---------- Recorded data

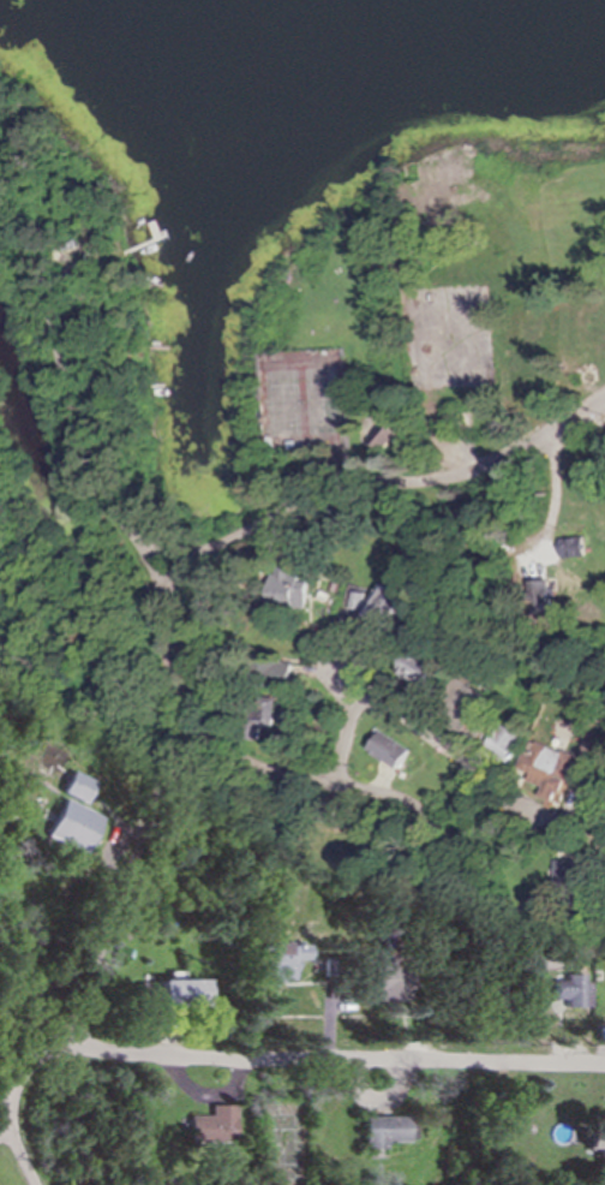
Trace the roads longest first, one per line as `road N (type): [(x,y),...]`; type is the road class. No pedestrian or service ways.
road 1 (residential): [(32,1184),(7,1131),(10,1094),(35,1056),(68,1042),(126,835),(155,803),(164,704),(154,606)]
road 2 (residential): [(604,1063),(181,1056),(68,1042)]
road 3 (residential): [(203,548),(329,478),(466,470),(604,395)]
road 4 (residential): [(604,829),(537,816),(361,692),(331,781)]
road 5 (residential): [(145,541),(72,452),(41,274),(13,215),(0,207)]
road 6 (residential): [(331,781),(413,802),(503,940),(541,964),(604,947)]
road 7 (residential): [(164,704),(256,768),(331,781)]

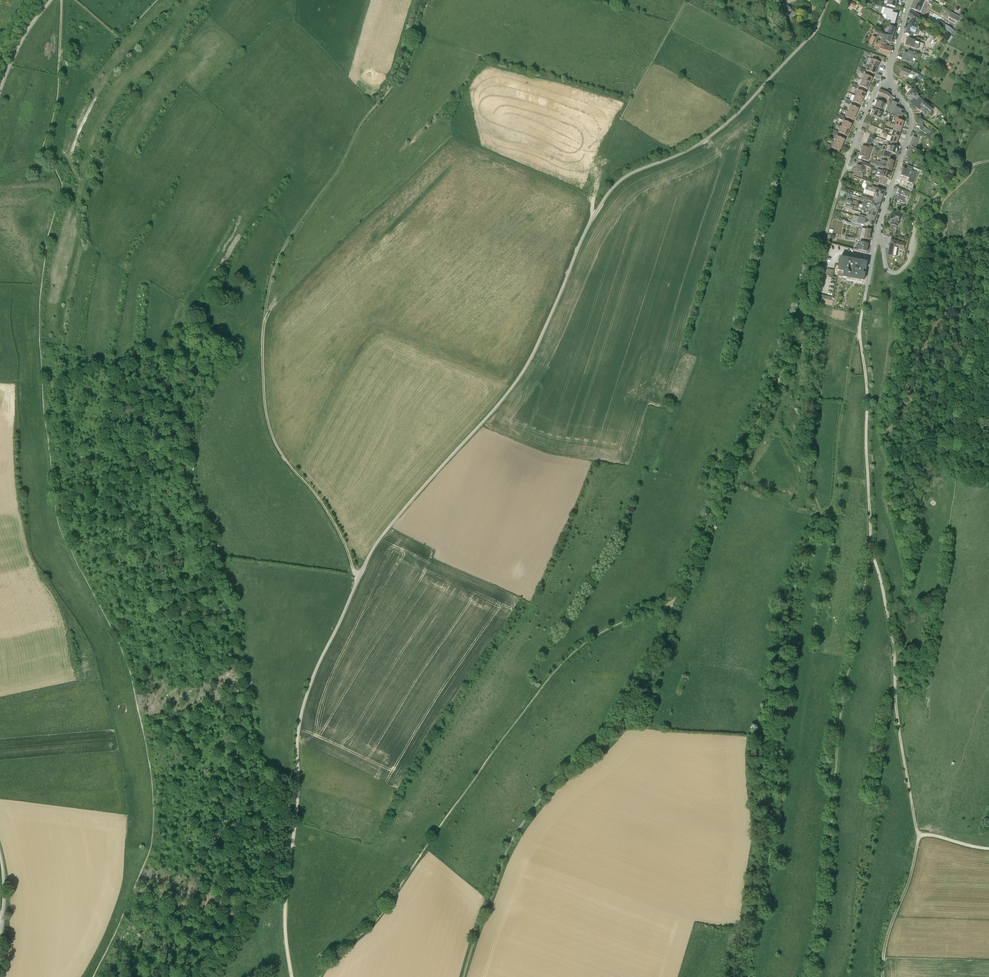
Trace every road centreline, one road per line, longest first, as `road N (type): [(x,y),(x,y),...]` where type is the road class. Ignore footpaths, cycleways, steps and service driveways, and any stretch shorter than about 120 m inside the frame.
road 1 (unclassified): [(292,976),(285,910),(300,720),(372,551),(521,374),(609,191),(729,121),(811,35),(827,0)]
road 2 (track): [(421,0),(392,84),(281,252),(264,321),(271,432),(331,518),(357,582)]
road 3 (track): [(674,602),(605,631),(565,661),(378,918),(319,976)]
road 4 (track): [(674,602),(657,655),(614,730),(556,781),(512,841),(463,976)]
road 5 (track): [(870,553),(840,720),(814,976)]
road 6 (track): [(799,316),(781,373),(674,602)]
road 7 (track): [(859,333),(870,553)]
road 8 (track): [(859,333),(838,428),(833,500),(821,513)]
road 9 (residential): [(876,236),(911,124),(891,83)]
road 10 (track): [(895,685),(918,835)]
road 11 (track): [(883,976),(918,835)]
road 12 (track): [(870,553),(895,685)]
road 13 (residential): [(836,198),(874,93),(891,83)]
road 14 (track): [(198,976),(227,937),(287,889)]
road 15 (track): [(836,198),(799,316)]

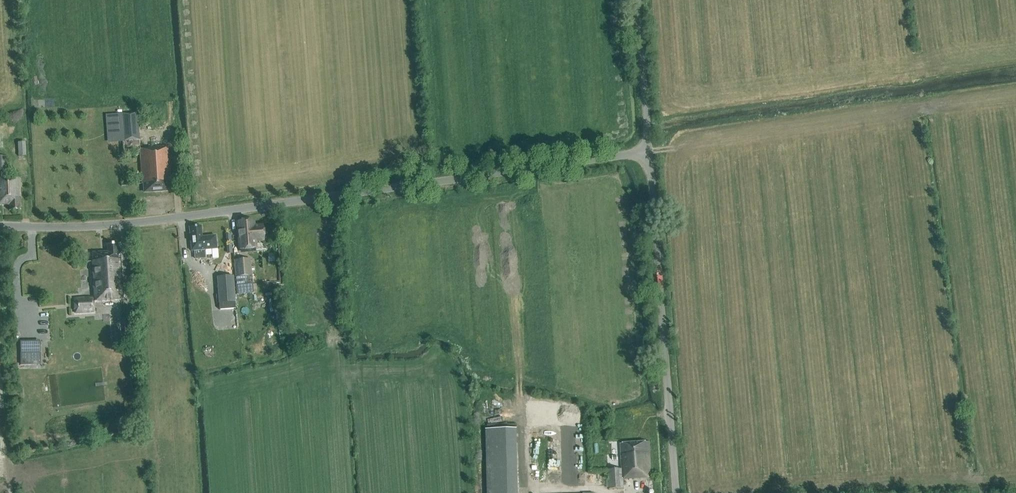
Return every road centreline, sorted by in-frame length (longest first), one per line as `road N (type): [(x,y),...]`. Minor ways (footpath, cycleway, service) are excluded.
road 1 (unclassified): [(0,226),(175,221),(649,152)]
road 2 (unclassified): [(676,492),(649,152)]
road 3 (unclassified): [(649,152),(637,0)]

--------------------

What to produce |
Can you restate all the records above word for word while dropping the pictures?

Answer below |
Trace the roads longest first, one per line as `road N (type): [(x,y),...]`; type is the road class. No pedestrian or service ways.
road 1 (residential): [(32,1184),(7,1131),(10,1094),(35,1056),(68,1042),(126,835),(155,803),(164,704),(154,606)]
road 2 (residential): [(604,1063),(181,1056),(68,1042)]
road 3 (residential): [(203,548),(329,478),(466,470),(604,395)]
road 4 (residential): [(604,829),(537,816),(361,692),(331,781)]
road 5 (residential): [(145,541),(72,452),(41,274),(13,215),(0,207)]
road 6 (residential): [(331,781),(413,802),(503,940),(541,964),(604,947)]
road 7 (residential): [(164,704),(256,768),(331,781)]

Trace every road centreline, one road per line, longest first, as `road N (type): [(x,y),(x,y),...]` where type is the road class. Ignore footpaths, cycleways, steps and service driveways, and any stretch shorter than about 120 m inside the frame.
road 1 (unclassified): [(292,976),(285,910),(300,720),(372,551),(521,374),(609,191),(729,121),(811,35),(827,0)]
road 2 (track): [(421,0),(392,84),(281,252),(264,321),(271,432),(331,518),(357,582)]
road 3 (track): [(674,602),(605,631),(565,661),(378,918),(319,976)]
road 4 (track): [(674,602),(657,655),(614,730),(556,781),(512,841),(463,976)]
road 5 (track): [(870,553),(840,720),(814,976)]
road 6 (track): [(799,316),(781,373),(674,602)]
road 7 (track): [(859,333),(870,553)]
road 8 (track): [(859,333),(838,428),(833,500),(821,513)]
road 9 (residential): [(876,236),(911,124),(891,83)]
road 10 (track): [(895,685),(918,835)]
road 11 (track): [(883,976),(918,835)]
road 12 (track): [(870,553),(895,685)]
road 13 (residential): [(836,198),(874,93),(891,83)]
road 14 (track): [(198,976),(227,937),(287,889)]
road 15 (track): [(836,198),(799,316)]

Return every road centreline, sorted by in-frame length (longest first), one per line as `road N (type): [(x,y),...]`. Minor ways (footpath, cycleway, service) are excluded.
road 1 (unclassified): [(0,226),(175,221),(649,152)]
road 2 (unclassified): [(676,492),(649,152)]
road 3 (unclassified): [(649,152),(637,0)]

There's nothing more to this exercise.